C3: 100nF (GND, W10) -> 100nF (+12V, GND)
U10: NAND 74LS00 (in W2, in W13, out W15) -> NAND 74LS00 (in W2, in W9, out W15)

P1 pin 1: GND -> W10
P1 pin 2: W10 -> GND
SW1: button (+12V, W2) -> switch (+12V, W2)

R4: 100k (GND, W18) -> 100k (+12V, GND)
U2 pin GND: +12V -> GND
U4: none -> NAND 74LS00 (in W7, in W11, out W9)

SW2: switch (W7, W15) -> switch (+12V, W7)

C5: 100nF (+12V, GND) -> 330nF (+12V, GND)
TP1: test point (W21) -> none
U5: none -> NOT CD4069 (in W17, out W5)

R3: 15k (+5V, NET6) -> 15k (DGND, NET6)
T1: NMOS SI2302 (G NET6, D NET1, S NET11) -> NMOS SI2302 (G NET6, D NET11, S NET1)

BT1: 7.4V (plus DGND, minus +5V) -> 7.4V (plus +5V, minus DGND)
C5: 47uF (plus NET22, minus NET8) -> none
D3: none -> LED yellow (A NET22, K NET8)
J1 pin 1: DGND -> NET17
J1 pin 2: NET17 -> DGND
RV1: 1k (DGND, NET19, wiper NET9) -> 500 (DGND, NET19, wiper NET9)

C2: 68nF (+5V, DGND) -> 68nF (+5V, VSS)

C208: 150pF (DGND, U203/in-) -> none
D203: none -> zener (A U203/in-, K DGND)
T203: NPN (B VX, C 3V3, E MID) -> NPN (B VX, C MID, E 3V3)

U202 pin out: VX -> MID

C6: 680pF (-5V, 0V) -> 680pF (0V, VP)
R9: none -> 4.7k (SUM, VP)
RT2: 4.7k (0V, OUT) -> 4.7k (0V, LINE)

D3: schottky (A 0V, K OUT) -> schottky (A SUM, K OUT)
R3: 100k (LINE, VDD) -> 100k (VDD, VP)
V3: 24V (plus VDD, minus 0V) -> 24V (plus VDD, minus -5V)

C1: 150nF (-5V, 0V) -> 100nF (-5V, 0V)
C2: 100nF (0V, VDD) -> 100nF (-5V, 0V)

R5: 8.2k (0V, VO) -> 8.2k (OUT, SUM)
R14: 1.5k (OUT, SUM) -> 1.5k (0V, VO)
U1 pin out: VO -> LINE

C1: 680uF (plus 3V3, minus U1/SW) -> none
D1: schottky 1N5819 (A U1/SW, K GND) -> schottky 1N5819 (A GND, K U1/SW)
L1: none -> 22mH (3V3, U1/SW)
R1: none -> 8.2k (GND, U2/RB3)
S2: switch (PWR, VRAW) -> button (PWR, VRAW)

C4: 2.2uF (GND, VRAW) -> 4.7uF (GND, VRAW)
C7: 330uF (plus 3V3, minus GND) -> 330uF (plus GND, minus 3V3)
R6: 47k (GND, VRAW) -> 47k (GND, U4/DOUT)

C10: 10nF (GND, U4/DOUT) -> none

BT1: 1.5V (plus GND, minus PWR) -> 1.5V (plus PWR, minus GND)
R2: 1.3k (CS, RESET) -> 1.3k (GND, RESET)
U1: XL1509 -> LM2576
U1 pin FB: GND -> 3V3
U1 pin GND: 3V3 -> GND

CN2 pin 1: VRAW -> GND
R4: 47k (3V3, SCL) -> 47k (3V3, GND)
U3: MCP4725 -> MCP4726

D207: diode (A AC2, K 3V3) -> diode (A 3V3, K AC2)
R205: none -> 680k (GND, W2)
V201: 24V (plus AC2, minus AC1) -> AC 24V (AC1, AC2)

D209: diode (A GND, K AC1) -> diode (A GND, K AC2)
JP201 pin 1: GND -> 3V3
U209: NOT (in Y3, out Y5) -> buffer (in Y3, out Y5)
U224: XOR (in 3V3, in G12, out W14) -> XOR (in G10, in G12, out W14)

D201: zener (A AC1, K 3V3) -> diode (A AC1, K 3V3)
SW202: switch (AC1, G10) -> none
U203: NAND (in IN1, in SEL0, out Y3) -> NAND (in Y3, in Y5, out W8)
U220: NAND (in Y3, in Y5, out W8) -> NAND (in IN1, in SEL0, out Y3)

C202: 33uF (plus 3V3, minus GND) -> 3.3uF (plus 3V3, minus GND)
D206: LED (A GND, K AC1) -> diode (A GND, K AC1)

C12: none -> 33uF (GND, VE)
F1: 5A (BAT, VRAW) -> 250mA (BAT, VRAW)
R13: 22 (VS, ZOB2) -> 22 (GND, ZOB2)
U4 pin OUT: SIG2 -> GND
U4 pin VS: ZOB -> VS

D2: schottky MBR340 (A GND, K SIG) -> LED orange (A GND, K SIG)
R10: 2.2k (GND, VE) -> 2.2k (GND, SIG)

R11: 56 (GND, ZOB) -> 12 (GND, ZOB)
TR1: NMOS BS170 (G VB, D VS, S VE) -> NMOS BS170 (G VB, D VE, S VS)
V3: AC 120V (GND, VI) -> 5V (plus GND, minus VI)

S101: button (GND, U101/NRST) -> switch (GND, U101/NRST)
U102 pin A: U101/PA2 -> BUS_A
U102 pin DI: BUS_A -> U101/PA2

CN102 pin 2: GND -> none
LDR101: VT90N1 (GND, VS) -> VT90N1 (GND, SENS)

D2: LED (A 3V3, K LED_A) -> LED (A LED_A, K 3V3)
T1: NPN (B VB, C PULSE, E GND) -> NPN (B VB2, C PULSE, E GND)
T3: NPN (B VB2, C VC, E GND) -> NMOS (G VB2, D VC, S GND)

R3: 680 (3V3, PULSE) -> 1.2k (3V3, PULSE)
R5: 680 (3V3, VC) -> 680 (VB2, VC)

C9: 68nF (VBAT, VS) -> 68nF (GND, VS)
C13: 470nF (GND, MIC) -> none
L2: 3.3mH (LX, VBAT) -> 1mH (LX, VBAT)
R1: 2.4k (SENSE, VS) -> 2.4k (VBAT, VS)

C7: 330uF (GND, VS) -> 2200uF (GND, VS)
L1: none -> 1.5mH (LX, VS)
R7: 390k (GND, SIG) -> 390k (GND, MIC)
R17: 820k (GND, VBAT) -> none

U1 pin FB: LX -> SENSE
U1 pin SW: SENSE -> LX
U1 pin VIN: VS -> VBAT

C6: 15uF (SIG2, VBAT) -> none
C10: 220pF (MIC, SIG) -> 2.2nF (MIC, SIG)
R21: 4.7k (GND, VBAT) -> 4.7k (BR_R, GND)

_WHAT IS NEEDED:_
Every line above needs to be repeated exactly as shown.

_OUTPUT:_
C3: 100nF (GND, W10) -> 100nF (+12V, GND)
U10: NAND 74LS00 (in W2, in W13, out W15) -> NAND 74LS00 (in W2, in W9, out W15)

P1 pin 1: GND -> W10
P1 pin 2: W10 -> GND
SW1: button (+12V, W2) -> switch (+12V, W2)

R4: 100k (GND, W18) -> 100k (+12V, GND)
U2 pin GND: +12V -> GND
U4: none -> NAND 74LS00 (in W7, in W11, out W9)

SW2: switch (W7, W15) -> switch (+12V, W7)

C5: 100nF (+12V, GND) -> 330nF (+12V, GND)
TP1: test point (W21) -> none
U5: none -> NOT CD4069 (in W17, out W5)

R3: 15k (+5V, NET6) -> 15k (DGND, NET6)
T1: NMOS SI2302 (G NET6, D NET1, S NET11) -> NMOS SI2302 (G NET6, D NET11, S NET1)

BT1: 7.4V (plus DGND, minus +5V) -> 7.4V (plus +5V, minus DGND)
C5: 47uF (plus NET22, minus NET8) -> none
D3: none -> LED yellow (A NET22, K NET8)
J1 pin 1: DGND -> NET17
J1 pin 2: NET17 -> DGND
RV1: 1k (DGND, NET19, wiper NET9) -> 500 (DGND, NET19, wiper NET9)

C2: 68nF (+5V, DGND) -> 68nF (+5V, VSS)

C208: 150pF (DGND, U203/in-) -> none
D203: none -> zener (A U203/in-, K DGND)
T203: NPN (B VX, C 3V3, E MID) -> NPN (B VX, C MID, E 3V3)

U202 pin out: VX -> MID

C6: 680pF (-5V, 0V) -> 680pF (0V, VP)
R9: none -> 4.7k (SUM, VP)
RT2: 4.7k (0V, OUT) -> 4.7k (0V, LINE)

D3: schottky (A 0V, K OUT) -> schottky (A SUM, K OUT)
R3: 100k (LINE, VDD) -> 100k (VDD, VP)
V3: 24V (plus VDD, minus 0V) -> 24V (plus VDD, minus -5V)

C1: 150nF (-5V, 0V) -> 100nF (-5V, 0V)
C2: 100nF (0V, VDD) -> 100nF (-5V, 0V)

R5: 8.2k (0V, VO) -> 8.2k (OUT, SUM)
R14: 1.5k (OUT, SUM) -> 1.5k (0V, VO)
U1 pin out: VO -> LINE

C1: 680uF (plus 3V3, minus U1/SW) -> none
D1: schottky 1N5819 (A U1/SW, K GND) -> schottky 1N5819 (A GND, K U1/SW)
L1: none -> 22mH (3V3, U1/SW)
R1: none -> 8.2k (GND, U2/RB3)
S2: switch (PWR, VRAW) -> button (PWR, VRAW)

C4: 2.2uF (GND, VRAW) -> 4.7uF (GND, VRAW)
C7: 330uF (plus 3V3, minus GND) -> 330uF (plus GND, minus 3V3)
R6: 47k (GND, VRAW) -> 47k (GND, U4/DOUT)

C10: 10nF (GND, U4/DOUT) -> none

BT1: 1.5V (plus GND, minus PWR) -> 1.5V (plus PWR, minus GND)
R2: 1.3k (CS, RESET) -> 1.3k (GND, RESET)
U1: XL1509 -> LM2576
U1 pin FB: GND -> 3V3
U1 pin GND: 3V3 -> GND

CN2 pin 1: VRAW -> GND
R4: 47k (3V3, SCL) -> 47k (3V3, GND)
U3: MCP4725 -> MCP4726

D207: diode (A AC2, K 3V3) -> diode (A 3V3, K AC2)
R205: none -> 680k (GND, W2)
V201: 24V (plus AC2, minus AC1) -> AC 24V (AC1, AC2)

D209: diode (A GND, K AC1) -> diode (A GND, K AC2)
JP201 pin 1: GND -> 3V3
U209: NOT (in Y3, out Y5) -> buffer (in Y3, out Y5)
U224: XOR (in 3V3, in G12, out W14) -> XOR (in G10, in G12, out W14)

D201: zener (A AC1, K 3V3) -> diode (A AC1, K 3V3)
SW202: switch (AC1, G10) -> none
U203: NAND (in IN1, in SEL0, out Y3) -> NAND (in Y3, in Y5, out W8)
U220: NAND (in Y3, in Y5, out W8) -> NAND (in IN1, in SEL0, out Y3)

C202: 33uF (plus 3V3, minus GND) -> 3.3uF (plus 3V3, minus GND)
D206: LED (A GND, K AC1) -> diode (A GND, K AC1)

C12: none -> 33uF (GND, VE)
F1: 5A (BAT, VRAW) -> 250mA (BAT, VRAW)
R13: 22 (VS, ZOB2) -> 22 (GND, ZOB2)
U4 pin OUT: SIG2 -> GND
U4 pin VS: ZOB -> VS

D2: schottky MBR340 (A GND, K SIG) -> LED orange (A GND, K SIG)
R10: 2.2k (GND, VE) -> 2.2k (GND, SIG)

R11: 56 (GND, ZOB) -> 12 (GND, ZOB)
TR1: NMOS BS170 (G VB, D VS, S VE) -> NMOS BS170 (G VB, D VE, S VS)
V3: AC 120V (GND, VI) -> 5V (plus GND, minus VI)

S101: button (GND, U101/NRST) -> switch (GND, U101/NRST)
U102 pin A: U101/PA2 -> BUS_A
U102 pin DI: BUS_A -> U101/PA2

CN102 pin 2: GND -> none
LDR101: VT90N1 (GND, VS) -> VT90N1 (GND, SENS)

D2: LED (A 3V3, K LED_A) -> LED (A LED_A, K 3V3)
T1: NPN (B VB, C PULSE, E GND) -> NPN (B VB2, C PULSE, E GND)
T3: NPN (B VB2, C VC, E GND) -> NMOS (G VB2, D VC, S GND)

R3: 680 (3V3, PULSE) -> 1.2k (3V3, PULSE)
R5: 680 (3V3, VC) -> 680 (VB2, VC)

C9: 68nF (VBAT, VS) -> 68nF (GND, VS)
C13: 470nF (GND, MIC) -> none
L2: 3.3mH (LX, VBAT) -> 1mH (LX, VBAT)
R1: 2.4k (SENSE, VS) -> 2.4k (VBAT, VS)

C7: 330uF (GND, VS) -> 2200uF (GND, VS)
L1: none -> 1.5mH (LX, VS)
R7: 390k (GND, SIG) -> 390k (GND, MIC)
R17: 820k (GND, VBAT) -> none

U1 pin FB: LX -> SENSE
U1 pin SW: SENSE -> LX
U1 pin VIN: VS -> VBAT

C6: 15uF (SIG2, VBAT) -> none
C10: 220pF (MIC, SIG) -> 2.2nF (MIC, SIG)
R21: 4.7k (GND, VBAT) -> 4.7k (BR_R, GND)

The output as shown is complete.